### Data for review

•••••

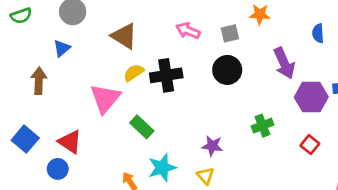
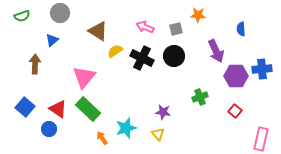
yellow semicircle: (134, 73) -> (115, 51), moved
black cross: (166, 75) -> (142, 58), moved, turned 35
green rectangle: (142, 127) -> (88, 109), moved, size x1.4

•••••

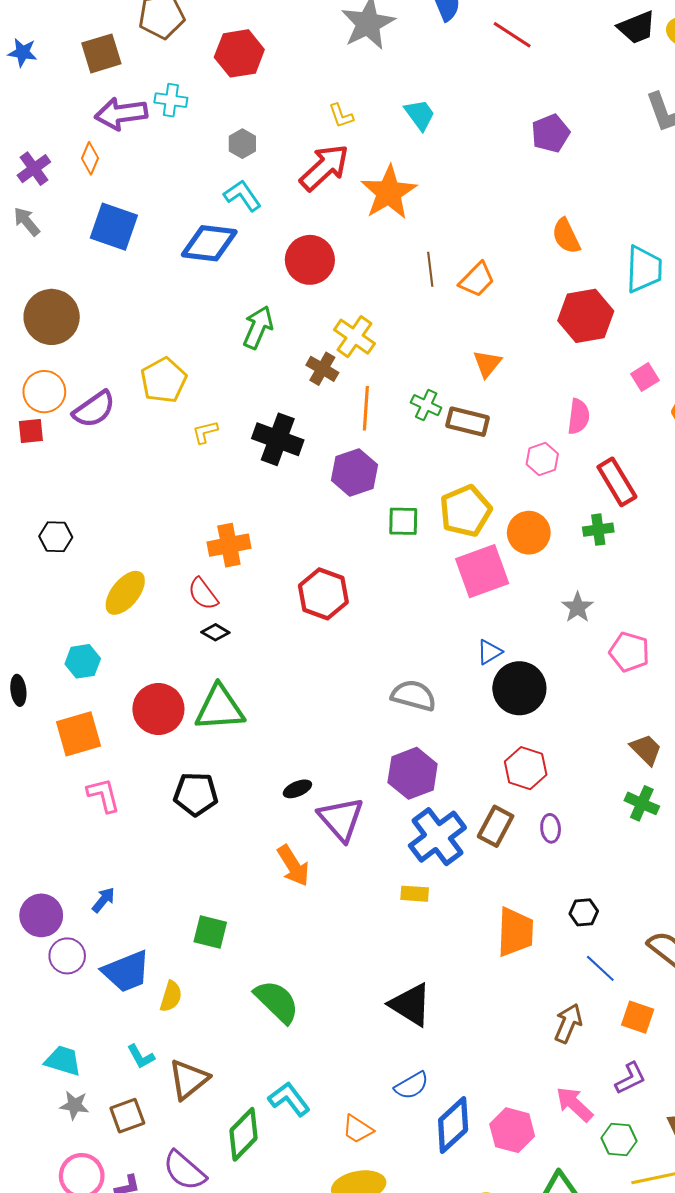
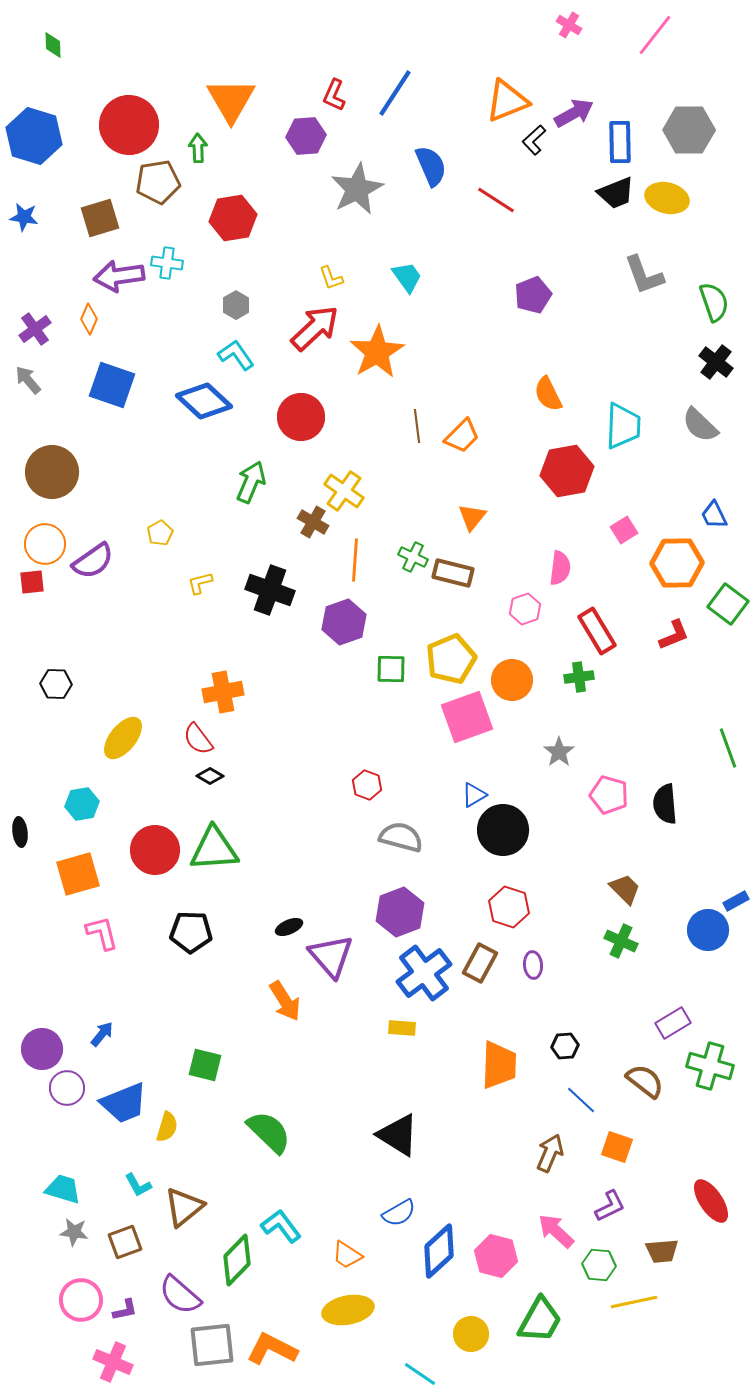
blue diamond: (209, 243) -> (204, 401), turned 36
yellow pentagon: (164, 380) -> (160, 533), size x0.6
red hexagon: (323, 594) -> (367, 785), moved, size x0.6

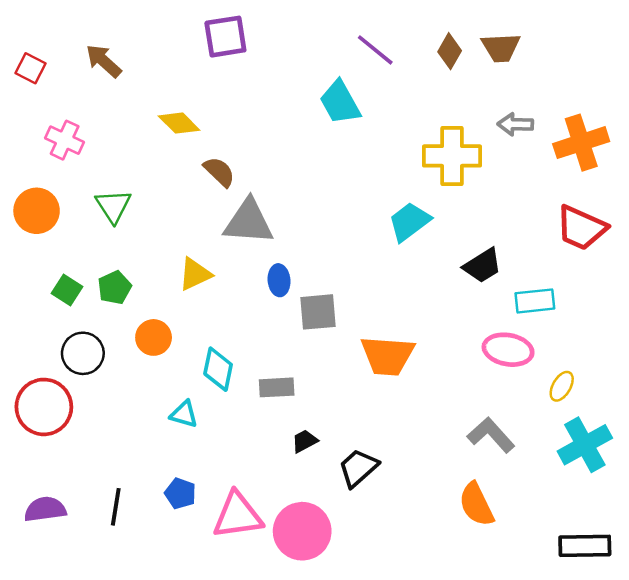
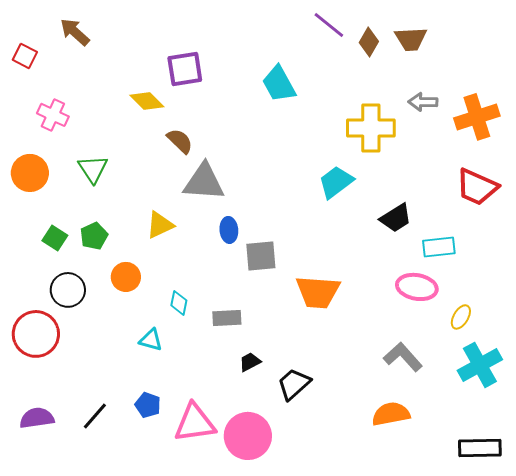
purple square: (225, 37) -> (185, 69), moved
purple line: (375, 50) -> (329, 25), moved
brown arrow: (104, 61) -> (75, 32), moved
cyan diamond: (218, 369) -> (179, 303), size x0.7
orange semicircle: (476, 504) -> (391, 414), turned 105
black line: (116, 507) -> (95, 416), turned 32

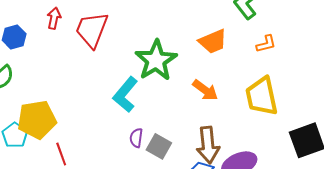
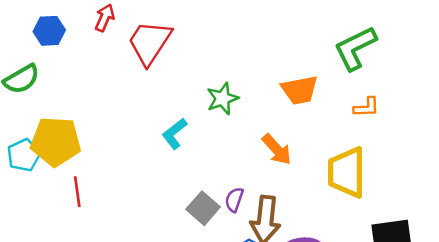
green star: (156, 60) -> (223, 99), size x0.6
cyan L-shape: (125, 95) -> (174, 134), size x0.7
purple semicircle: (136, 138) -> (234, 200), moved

•••••

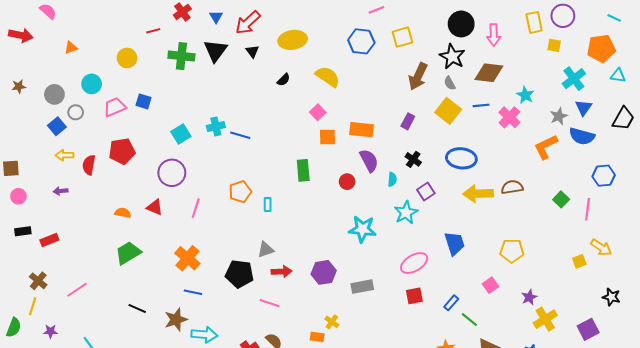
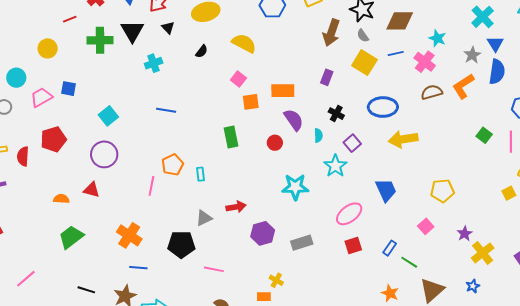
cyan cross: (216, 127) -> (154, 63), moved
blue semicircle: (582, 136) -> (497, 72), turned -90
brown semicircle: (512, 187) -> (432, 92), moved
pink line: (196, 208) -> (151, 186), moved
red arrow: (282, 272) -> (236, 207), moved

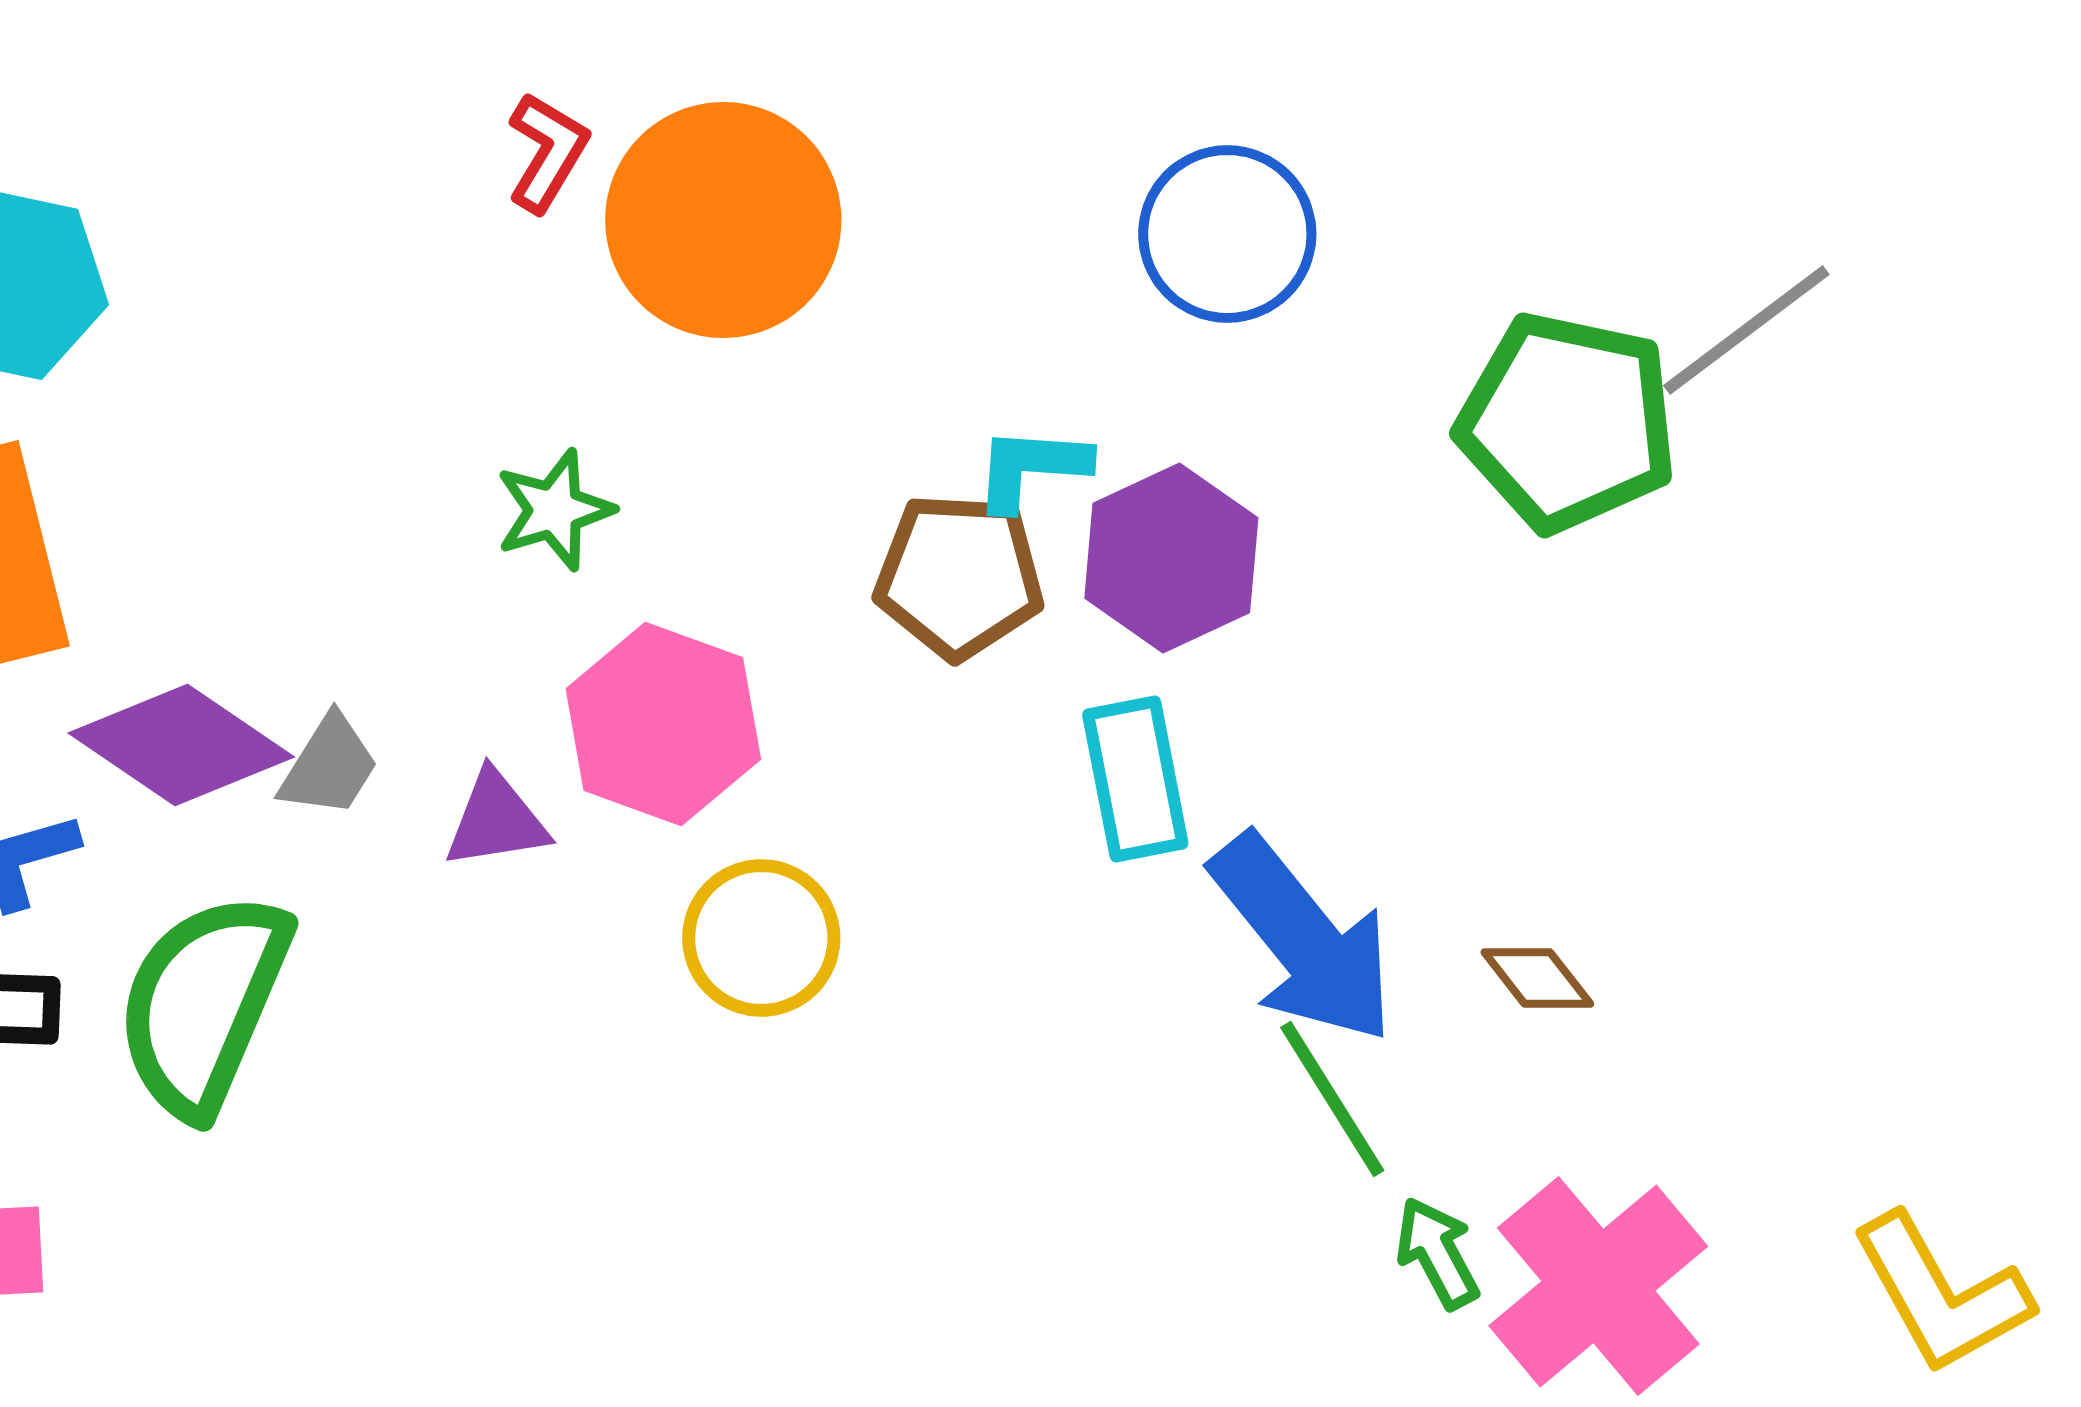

•••••

### Task description
Using the listing above, return word for word each line from the one that has "cyan L-shape: (125, 95)" through the one that has "purple semicircle: (136, 138)", and no line outside that range.

### Written answer
cyan L-shape: (125, 95) -> (174, 134), size x0.7
purple semicircle: (136, 138) -> (234, 200), moved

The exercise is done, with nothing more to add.